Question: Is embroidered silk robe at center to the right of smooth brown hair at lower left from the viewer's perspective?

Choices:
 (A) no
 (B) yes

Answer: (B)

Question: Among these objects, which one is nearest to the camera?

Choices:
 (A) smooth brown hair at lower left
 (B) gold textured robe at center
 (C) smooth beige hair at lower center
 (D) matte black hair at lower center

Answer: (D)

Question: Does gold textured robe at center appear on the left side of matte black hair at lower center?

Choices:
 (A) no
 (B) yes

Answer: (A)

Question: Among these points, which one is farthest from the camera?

##############################

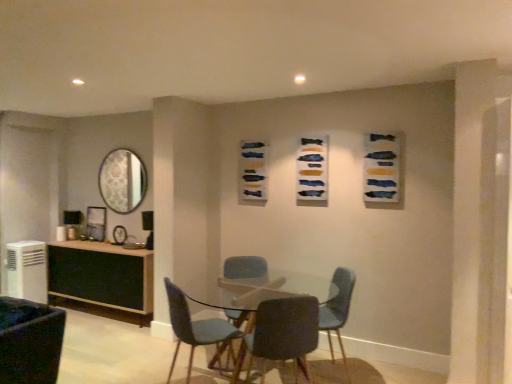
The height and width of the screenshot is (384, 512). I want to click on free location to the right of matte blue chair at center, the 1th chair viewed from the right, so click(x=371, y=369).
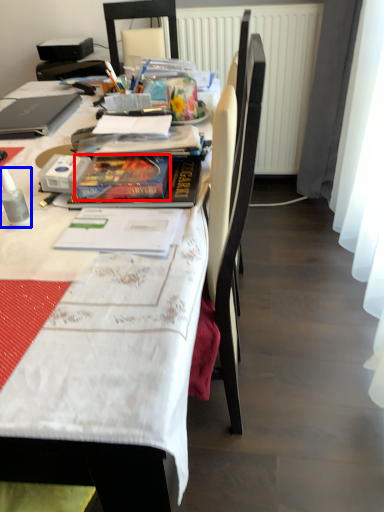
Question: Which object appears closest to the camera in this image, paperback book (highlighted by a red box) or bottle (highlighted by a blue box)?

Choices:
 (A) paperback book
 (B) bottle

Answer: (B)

##############################

WHAT THIS TASK INVOLVES =>
Repeat the lines from the one containing "Question: Among these objects, which" to the one containing "Answer: (A)", including both of those lines, with no changes.

OUTPUT =>
Question: Among these objects, which one is nearest to the camera?

Choices:
 (A) smooth brown hair at lower left
 (B) gold textured robe at center
 (C) smooth beige hair at lower center
 (D) matte black hair at lower center

Answer: (D)

Question: Does gold textured robe at center appear on the left side of matte black hair at lower center?

Choices:
 (A) no
 (B) yes

Answer: (A)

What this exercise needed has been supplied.